Task prompt:
At the line that includes "grey mushroom [741,190,794,245] -> none", begin writing out the entries below exactly, and continue through the last line without adding anything.

Supplied material:
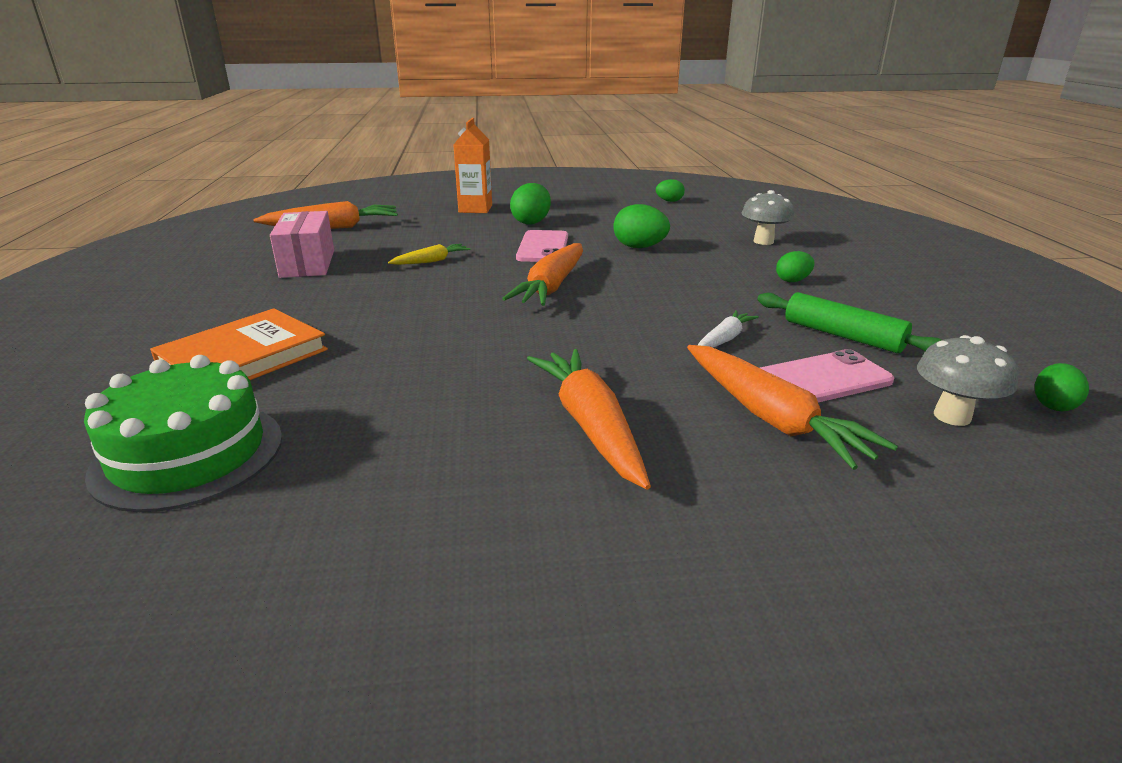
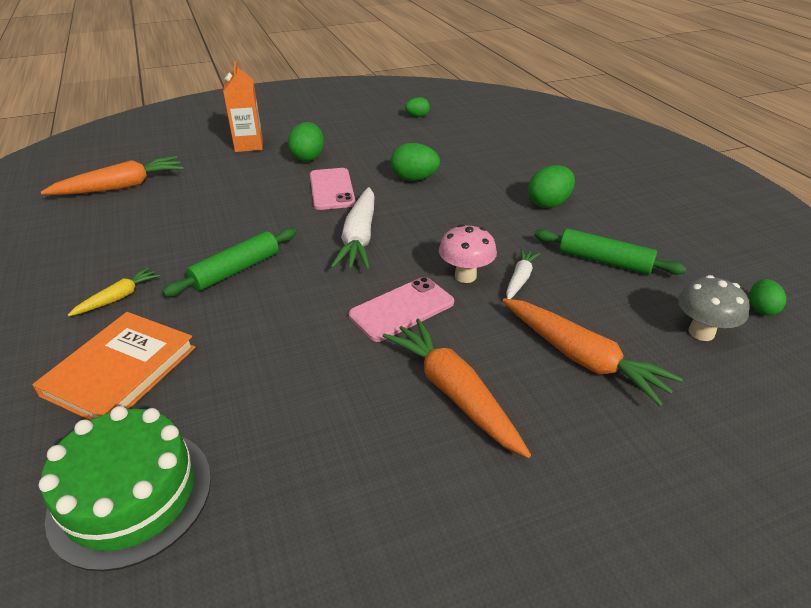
camera: 15 degrees left, 10 degrees up
pink box [270,211,334,278] -> none
yellow carrot [388,244,471,265] -> yellow carrot moved to [68,267,160,316]
orange carrot [502,243,583,306] -> white carrot [331,187,374,269]
grey mushroom [741,190,794,245] -> none
pink phone [760,349,894,403] -> pink phone moved to [349,277,454,342]
green egg [776,251,815,282] -> green egg [528,165,575,208], size x1.61
none -> green rolling pin [162,228,297,296]
none -> pink mushroom [439,224,497,283]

Output of the task:
grey mushroom [741,190,794,245] -> none
pink phone [760,349,894,403] -> pink phone moved to [349,277,454,342]
green egg [776,251,815,282] -> green egg [528,165,575,208], size x1.61
none -> green rolling pin [162,228,297,296]
none -> pink mushroom [439,224,497,283]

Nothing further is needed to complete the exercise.